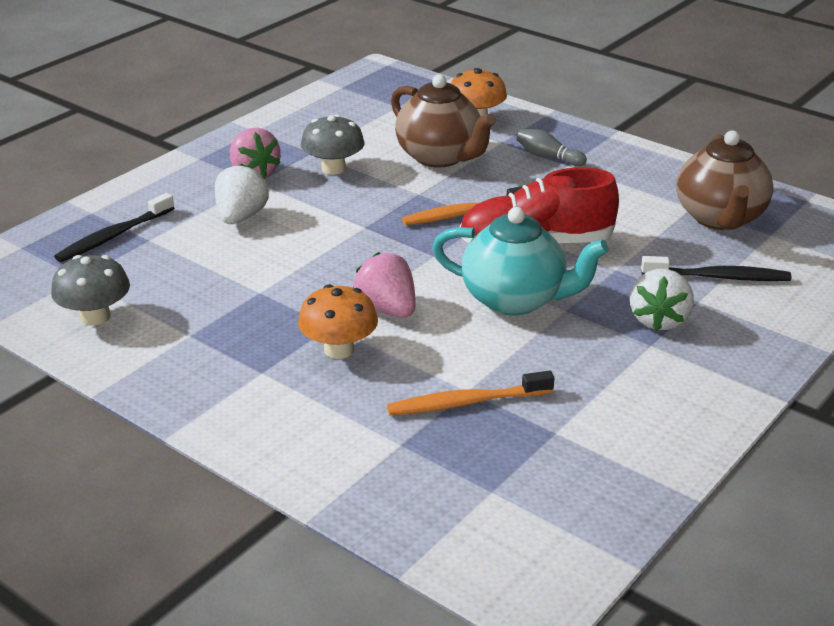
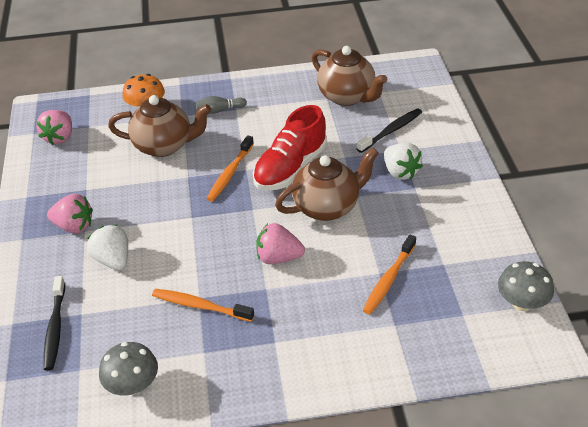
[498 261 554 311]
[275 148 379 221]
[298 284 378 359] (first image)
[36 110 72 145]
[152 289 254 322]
-------
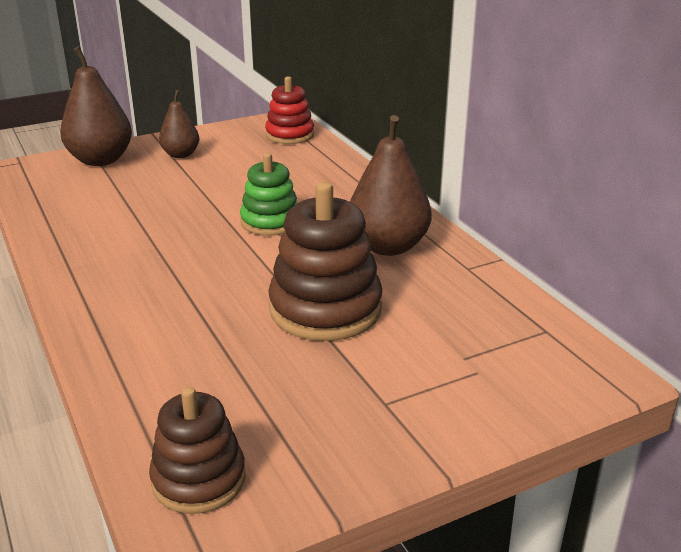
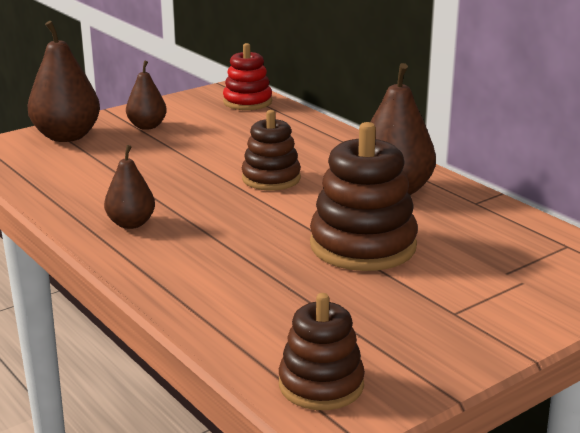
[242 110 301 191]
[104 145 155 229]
-------
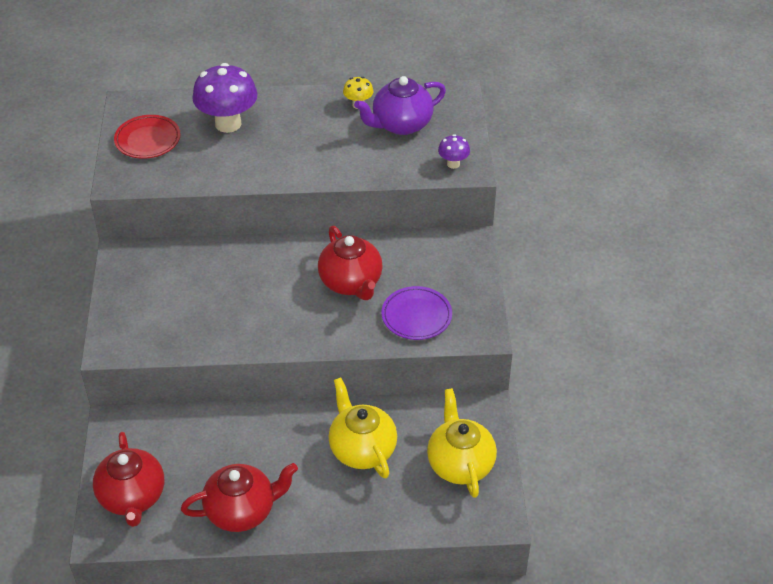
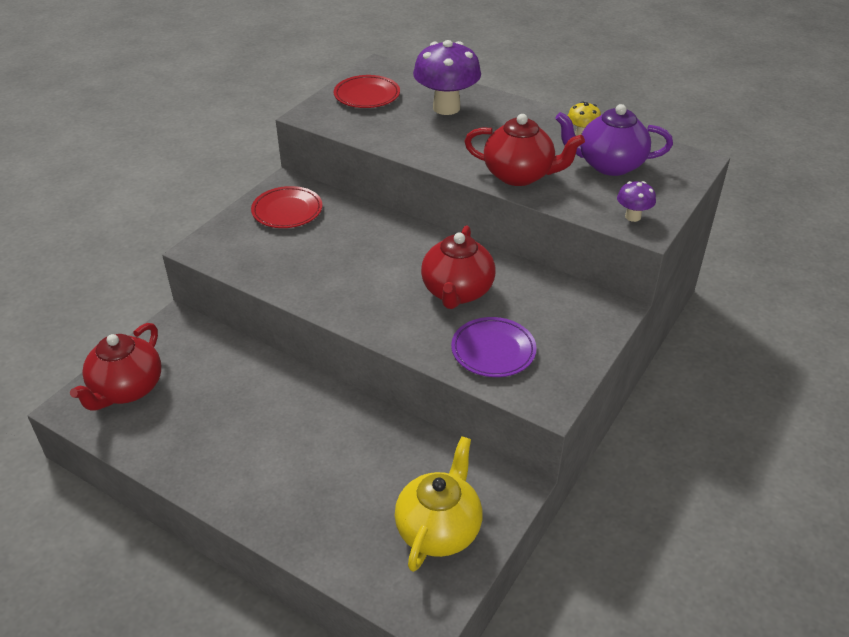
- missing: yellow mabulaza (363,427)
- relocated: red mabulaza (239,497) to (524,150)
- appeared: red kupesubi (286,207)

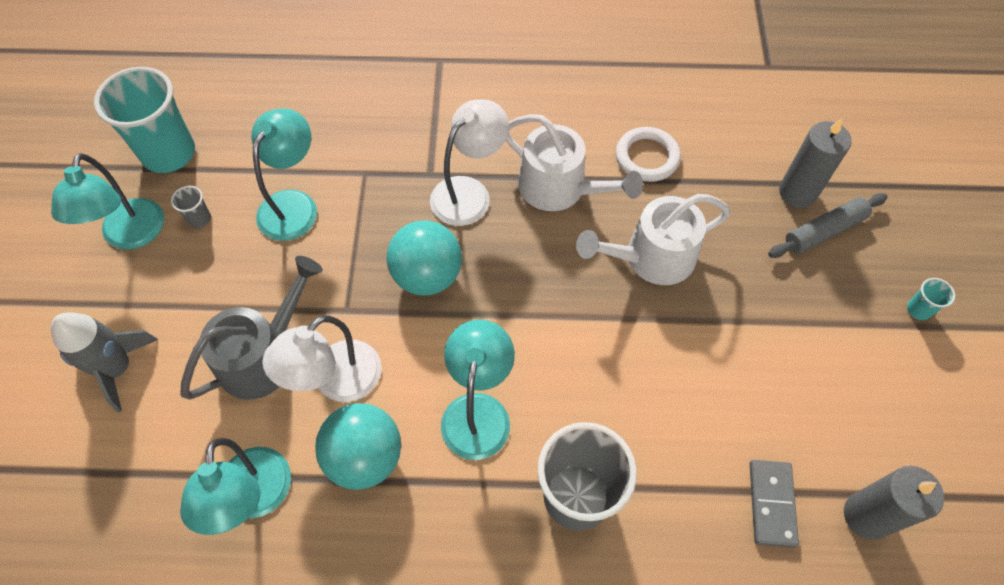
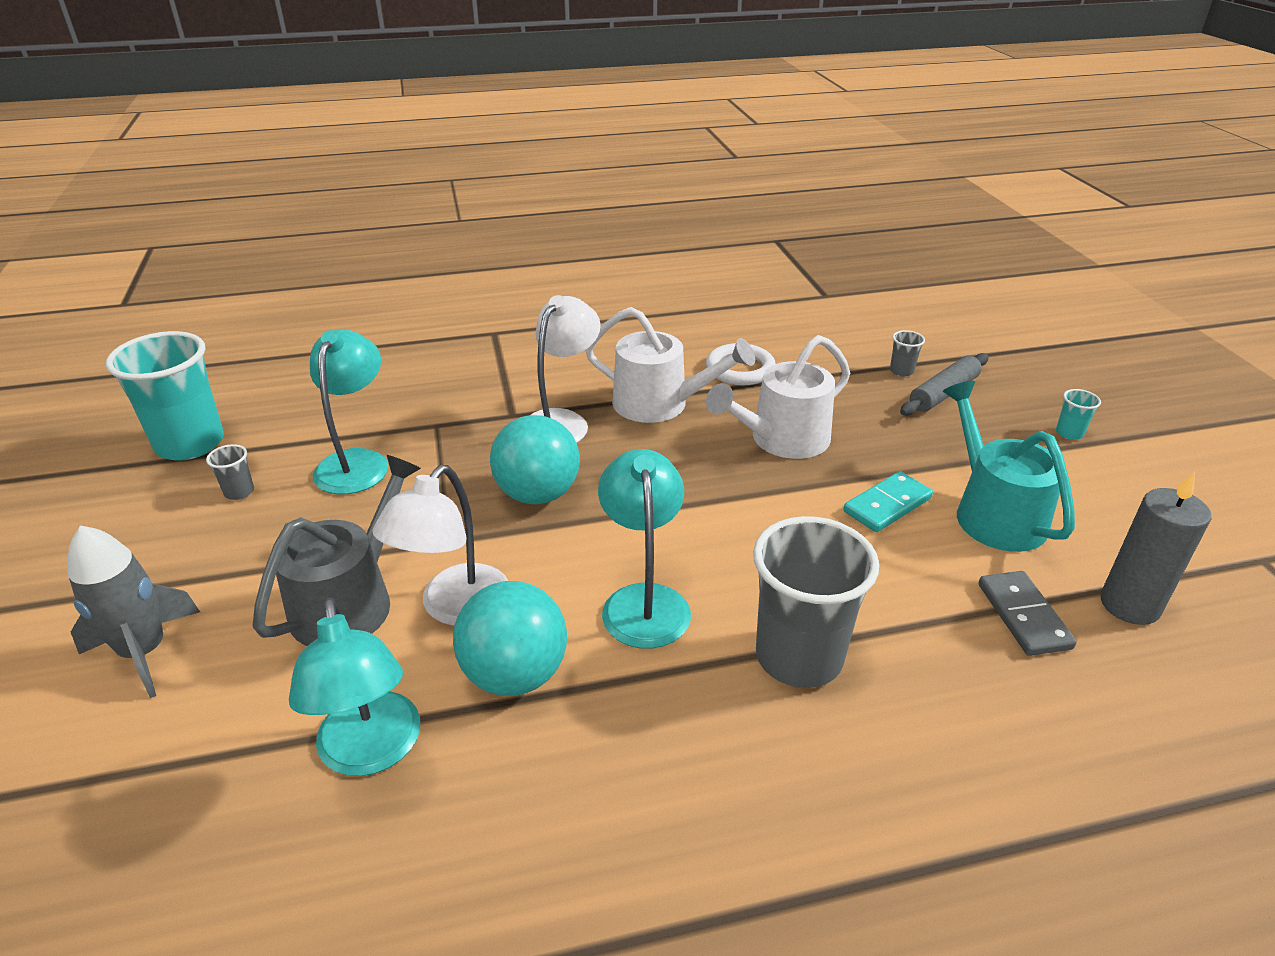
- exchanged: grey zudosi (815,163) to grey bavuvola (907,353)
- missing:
-------
**WHAT TO WORK ON**
For the string "mabulaza", show each line of the listing where it appears.

**TASK RESPONSE**
- missing: yellow mabulaza (363,427)
- relocated: red mabulaza (239,497) to (524,150)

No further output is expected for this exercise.